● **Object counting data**
=-=-=
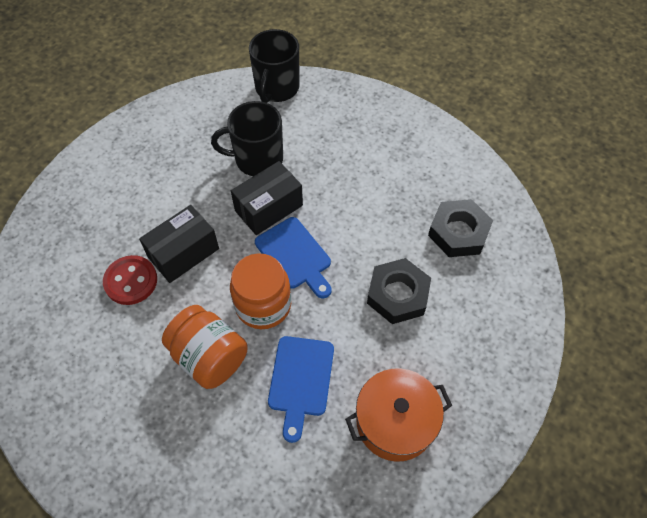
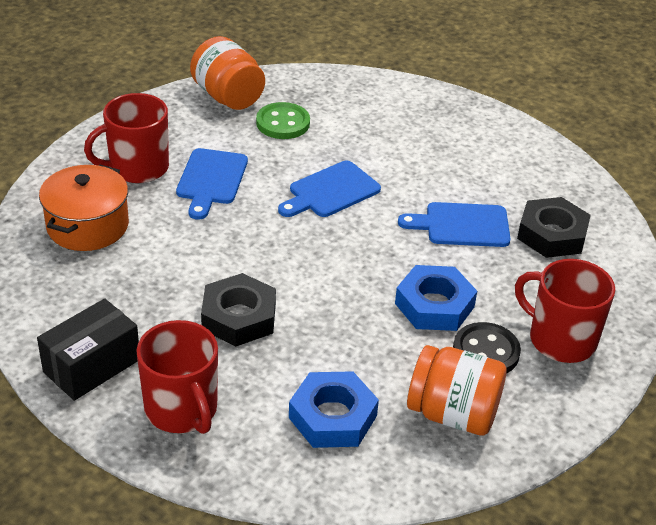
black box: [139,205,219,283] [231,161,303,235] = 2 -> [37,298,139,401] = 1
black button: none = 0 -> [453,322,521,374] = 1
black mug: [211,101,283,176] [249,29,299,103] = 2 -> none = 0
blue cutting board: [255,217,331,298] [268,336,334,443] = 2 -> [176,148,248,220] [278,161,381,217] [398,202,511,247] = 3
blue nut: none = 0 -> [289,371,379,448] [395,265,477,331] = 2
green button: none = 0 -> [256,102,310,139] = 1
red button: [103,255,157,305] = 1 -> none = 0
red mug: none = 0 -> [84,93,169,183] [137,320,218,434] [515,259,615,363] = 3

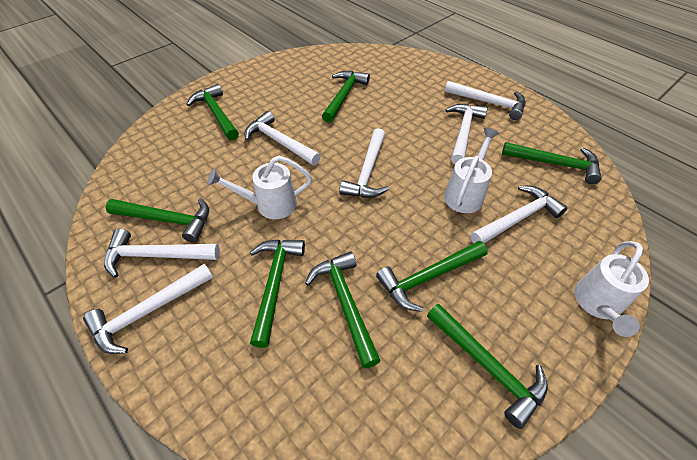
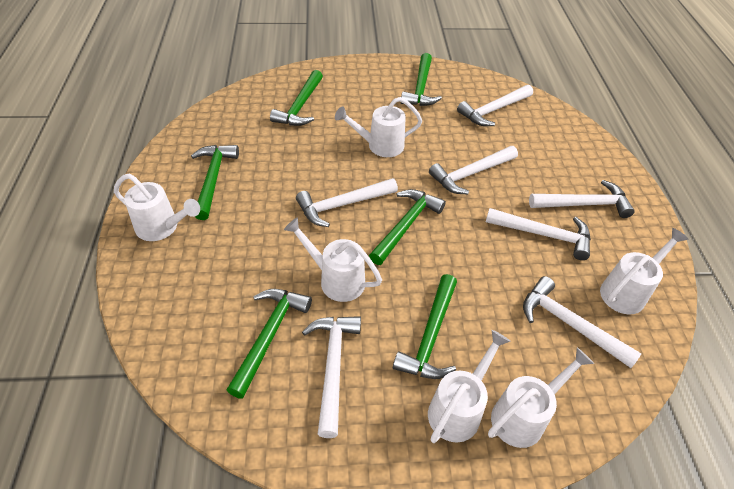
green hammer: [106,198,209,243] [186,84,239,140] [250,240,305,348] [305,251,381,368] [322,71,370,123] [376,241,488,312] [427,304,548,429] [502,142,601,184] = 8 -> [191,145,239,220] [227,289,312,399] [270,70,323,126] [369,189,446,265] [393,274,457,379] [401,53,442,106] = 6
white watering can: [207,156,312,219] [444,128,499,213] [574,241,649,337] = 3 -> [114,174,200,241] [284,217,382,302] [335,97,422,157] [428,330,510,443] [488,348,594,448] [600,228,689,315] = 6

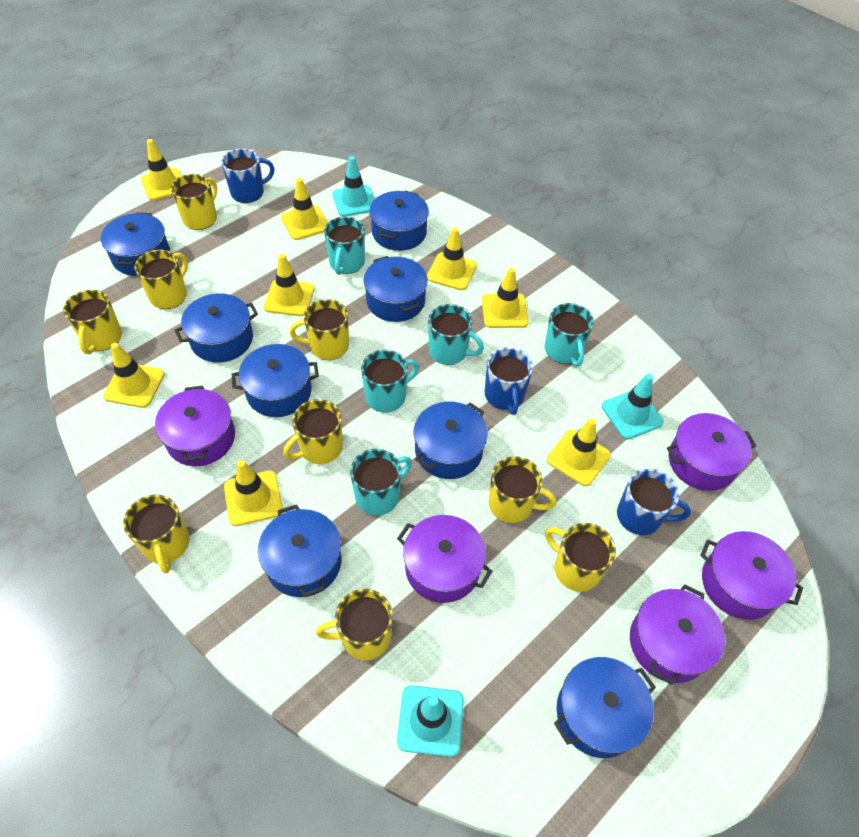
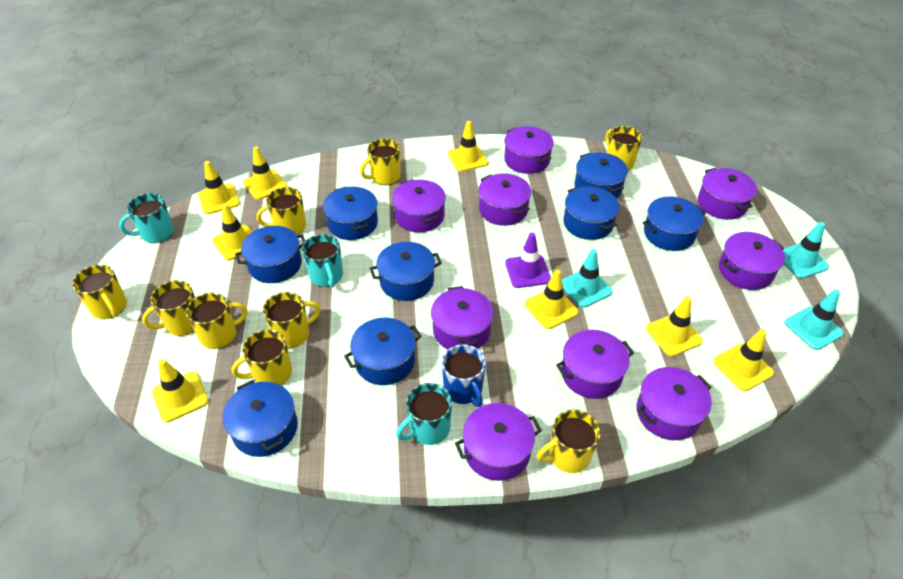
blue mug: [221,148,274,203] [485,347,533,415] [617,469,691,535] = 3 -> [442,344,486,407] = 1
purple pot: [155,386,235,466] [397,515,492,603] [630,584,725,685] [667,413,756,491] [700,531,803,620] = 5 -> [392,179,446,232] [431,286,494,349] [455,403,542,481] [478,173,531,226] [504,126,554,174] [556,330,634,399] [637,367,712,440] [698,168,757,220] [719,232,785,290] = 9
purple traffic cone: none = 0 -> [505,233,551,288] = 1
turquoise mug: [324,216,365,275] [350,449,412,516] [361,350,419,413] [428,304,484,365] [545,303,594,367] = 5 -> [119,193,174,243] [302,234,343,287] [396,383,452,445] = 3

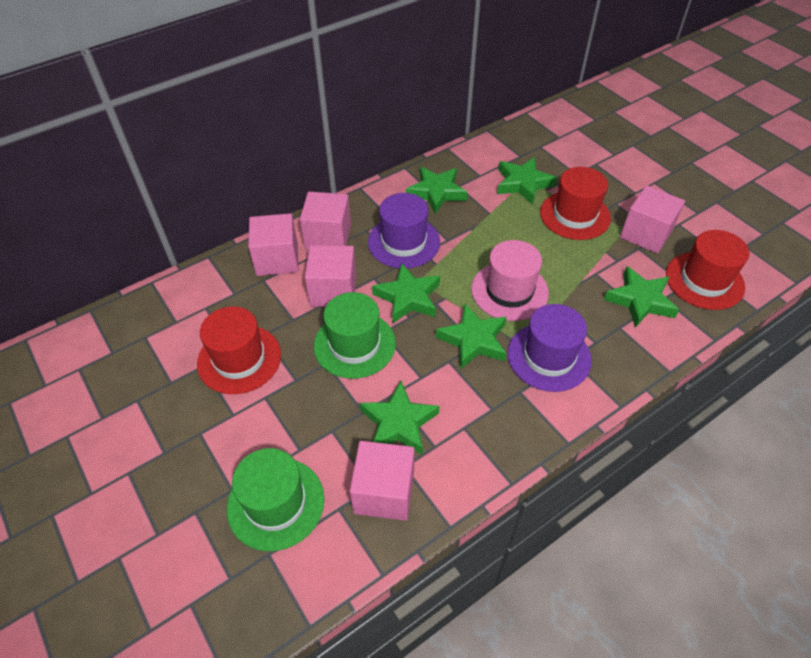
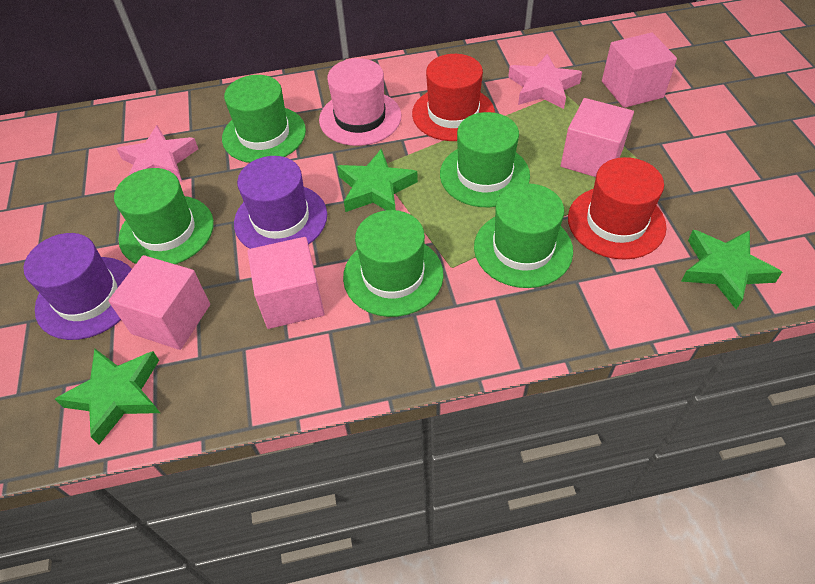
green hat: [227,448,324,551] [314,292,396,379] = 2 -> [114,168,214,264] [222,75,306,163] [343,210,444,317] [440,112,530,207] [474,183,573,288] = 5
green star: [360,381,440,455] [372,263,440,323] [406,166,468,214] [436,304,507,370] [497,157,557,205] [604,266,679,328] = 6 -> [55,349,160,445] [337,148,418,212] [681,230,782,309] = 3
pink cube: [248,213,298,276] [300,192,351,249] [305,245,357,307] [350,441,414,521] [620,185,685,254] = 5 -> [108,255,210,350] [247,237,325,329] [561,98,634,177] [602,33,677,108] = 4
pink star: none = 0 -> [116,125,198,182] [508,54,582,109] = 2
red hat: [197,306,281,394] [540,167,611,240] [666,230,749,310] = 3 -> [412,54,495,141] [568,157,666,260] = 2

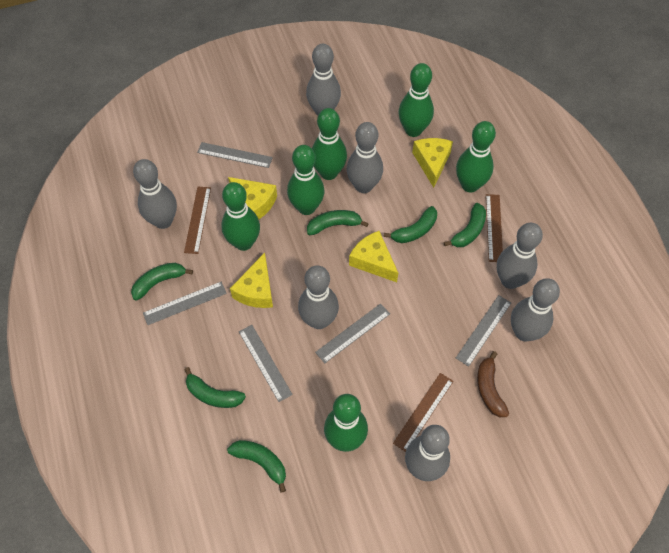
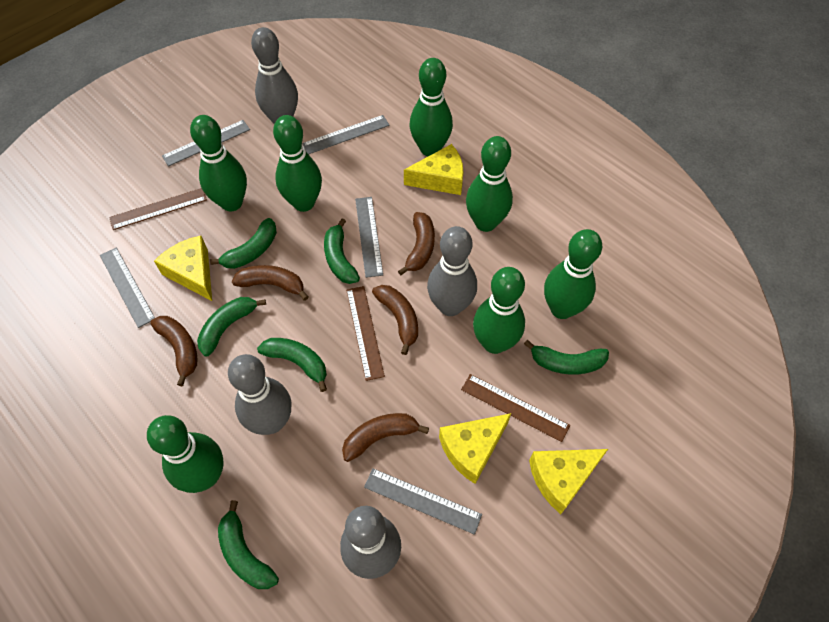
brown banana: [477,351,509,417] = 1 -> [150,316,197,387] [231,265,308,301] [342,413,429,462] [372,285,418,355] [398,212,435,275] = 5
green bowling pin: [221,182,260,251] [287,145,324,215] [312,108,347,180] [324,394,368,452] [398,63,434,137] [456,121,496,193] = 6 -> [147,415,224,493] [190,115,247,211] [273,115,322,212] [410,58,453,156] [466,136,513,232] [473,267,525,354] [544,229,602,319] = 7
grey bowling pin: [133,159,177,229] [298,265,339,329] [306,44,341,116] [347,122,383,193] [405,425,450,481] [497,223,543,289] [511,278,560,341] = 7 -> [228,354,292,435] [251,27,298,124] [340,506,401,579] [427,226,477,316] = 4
=-=-=
● **Exercise description**
Using the entries above, copy out all lines that contain the string "star".

● **Worked solution**
green star: [360,381,440,455] [372,263,440,323] [406,166,468,214] [436,304,507,370] [497,157,557,205] [604,266,679,328] = 6 -> [55,349,160,445] [337,148,418,212] [681,230,782,309] = 3
pink star: none = 0 -> [116,125,198,182] [508,54,582,109] = 2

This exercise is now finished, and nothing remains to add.